Task description :: If a record contains a picture, drop the picture and copy everything else exactly.

Data to use ::
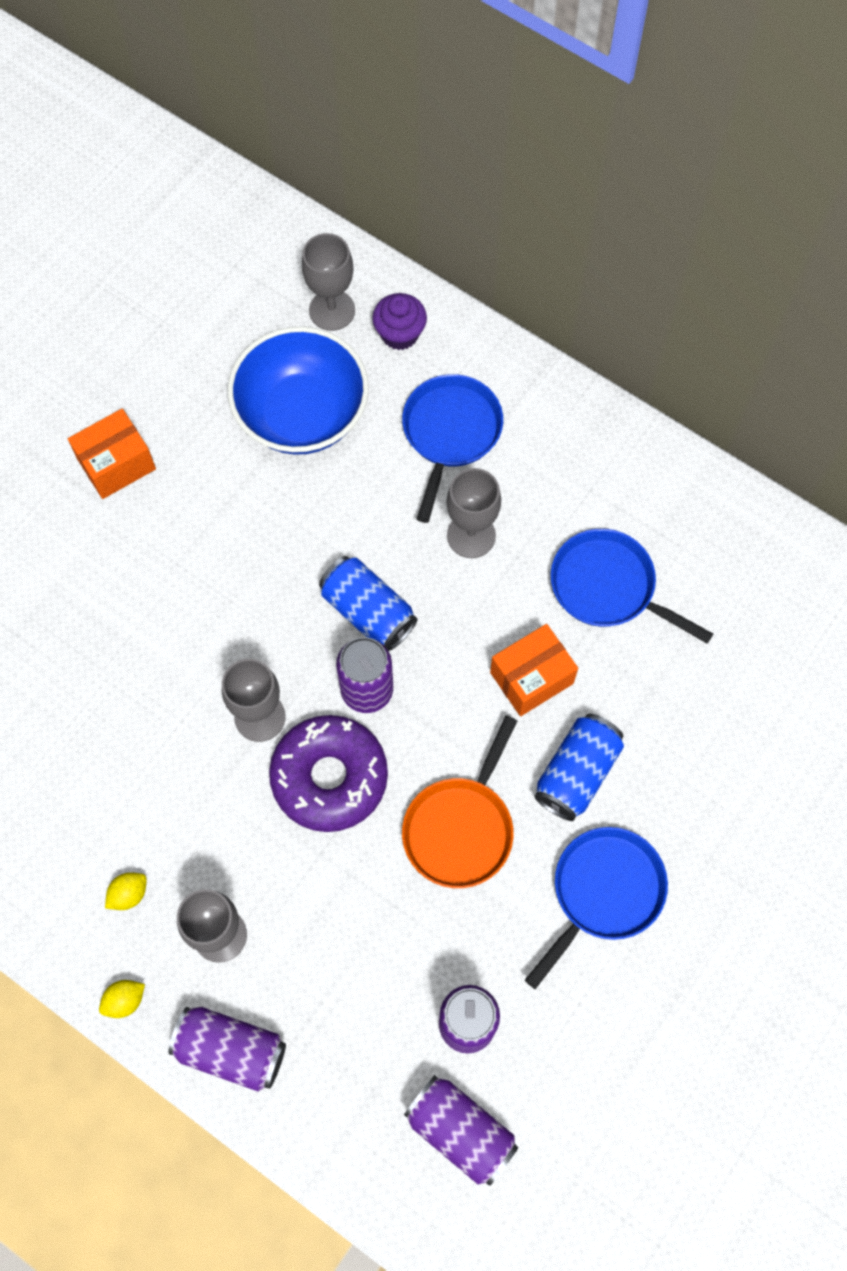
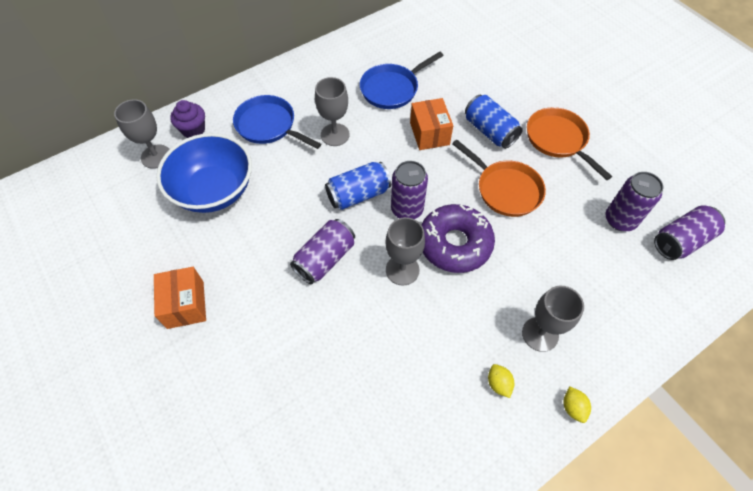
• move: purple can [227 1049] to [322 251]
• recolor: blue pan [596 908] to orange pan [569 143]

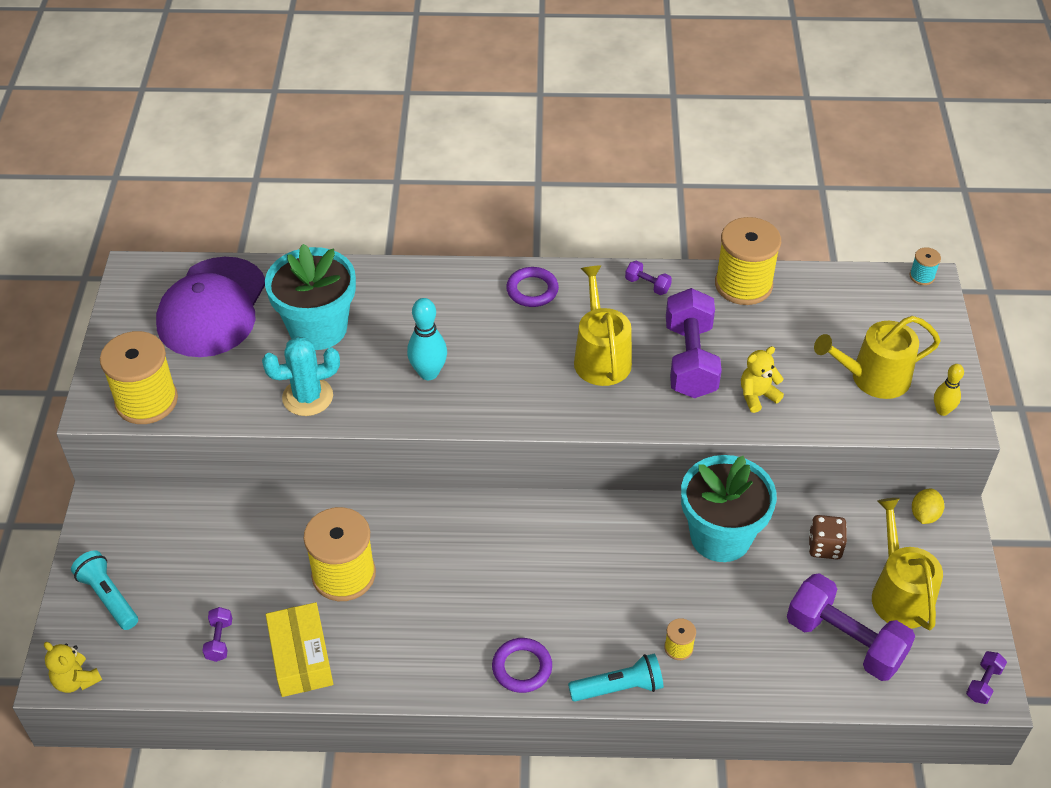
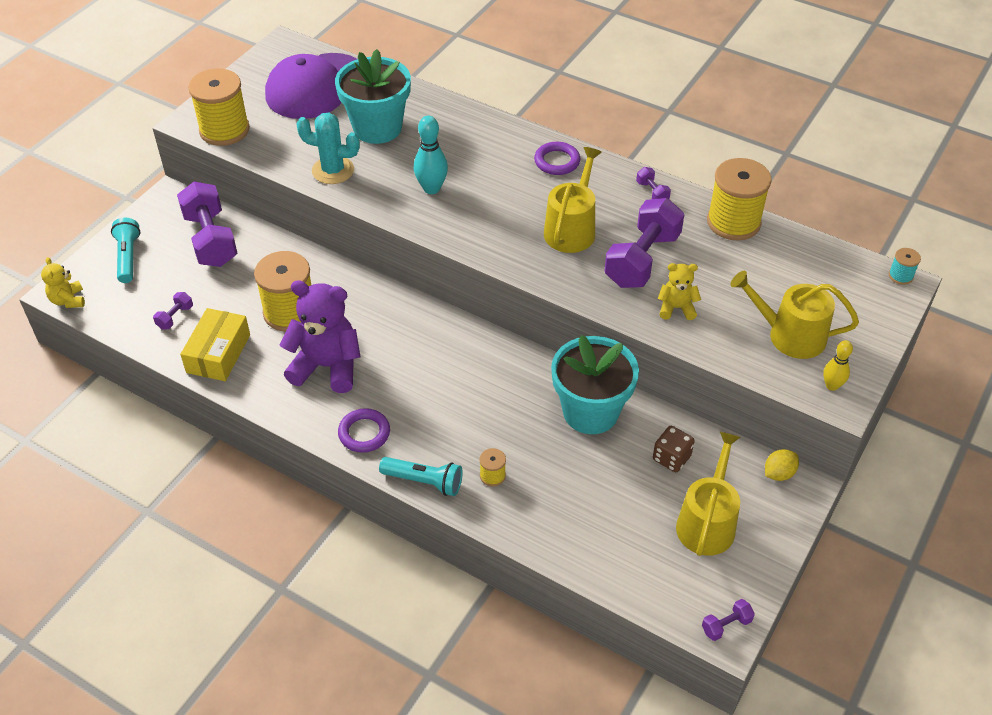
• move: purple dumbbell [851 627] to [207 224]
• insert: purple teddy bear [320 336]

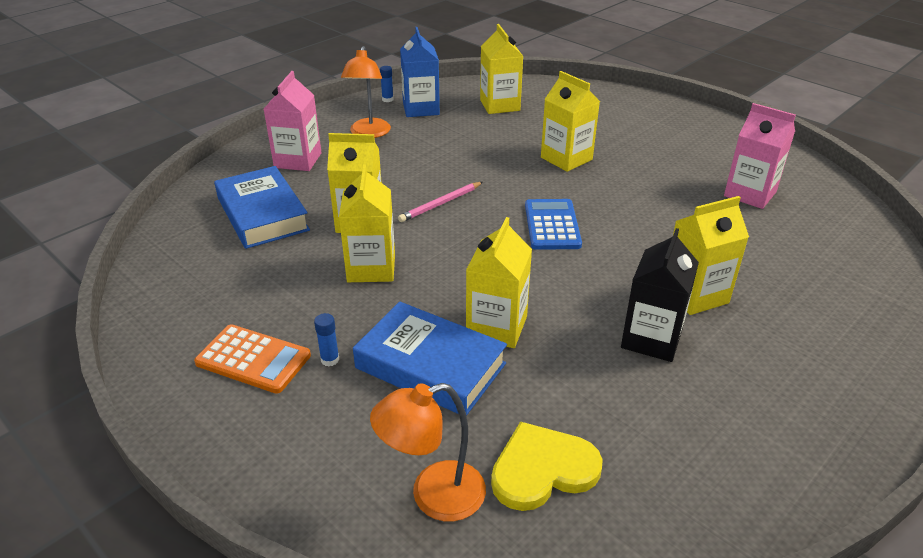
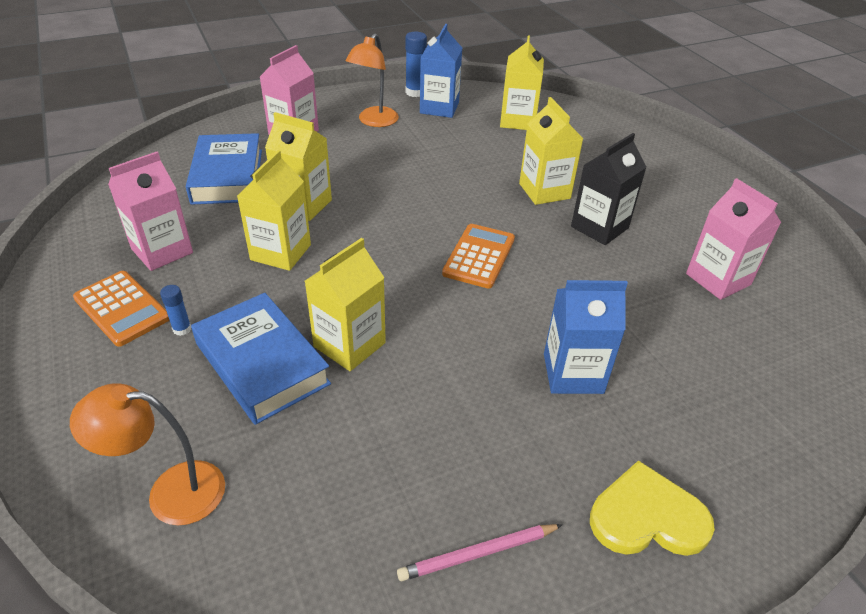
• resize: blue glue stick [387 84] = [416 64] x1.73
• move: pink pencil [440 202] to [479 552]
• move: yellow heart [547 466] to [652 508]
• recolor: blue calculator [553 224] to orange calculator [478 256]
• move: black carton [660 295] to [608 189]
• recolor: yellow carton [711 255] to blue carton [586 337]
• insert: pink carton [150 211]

Written solution ::
• move: purple can [227 1049] to [322 251]
• recolor: blue pan [596 908] to orange pan [569 143]

• move: purple dumbbell [851 627] to [207 224]
• insert: purple teddy bear [320 336]

• resize: blue glue stick [387 84] = [416 64] x1.73
• move: pink pencil [440 202] to [479 552]
• move: yellow heart [547 466] to [652 508]
• recolor: blue calculator [553 224] to orange calculator [478 256]
• move: black carton [660 295] to [608 189]
• recolor: yellow carton [711 255] to blue carton [586 337]
• insert: pink carton [150 211]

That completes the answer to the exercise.